--- Work to be completed ---
Start with the first line of the data and end with the line that holds "LDR1: GL5516 (CMP, VTH) -> GL5516 (+15V, VTH)"; write out each one exactly.
----------------------------------------
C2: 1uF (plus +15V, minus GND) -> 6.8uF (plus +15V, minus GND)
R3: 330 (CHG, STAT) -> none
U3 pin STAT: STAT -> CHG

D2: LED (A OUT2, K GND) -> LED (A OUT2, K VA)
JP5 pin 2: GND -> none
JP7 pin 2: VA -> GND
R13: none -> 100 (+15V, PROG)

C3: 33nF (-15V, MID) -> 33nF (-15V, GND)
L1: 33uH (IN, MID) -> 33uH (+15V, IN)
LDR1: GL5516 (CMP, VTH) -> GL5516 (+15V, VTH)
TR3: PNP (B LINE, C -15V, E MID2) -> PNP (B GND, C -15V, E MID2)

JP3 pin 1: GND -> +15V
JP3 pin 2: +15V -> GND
----------------------------------------
--- Answer below ---
C2: 1uF (plus +15V, minus GND) -> 6.8uF (plus +15V, minus GND)
R3: 330 (CHG, STAT) -> none
U3 pin STAT: STAT -> CHG

D2: LED (A OUT2, K GND) -> LED (A OUT2, K VA)
JP5 pin 2: GND -> none
JP7 pin 2: VA -> GND
R13: none -> 100 (+15V, PROG)

C3: 33nF (-15V, MID) -> 33nF (-15V, GND)
L1: 33uH (IN, MID) -> 33uH (+15V, IN)
LDR1: GL5516 (CMP, VTH) -> GL5516 (+15V, VTH)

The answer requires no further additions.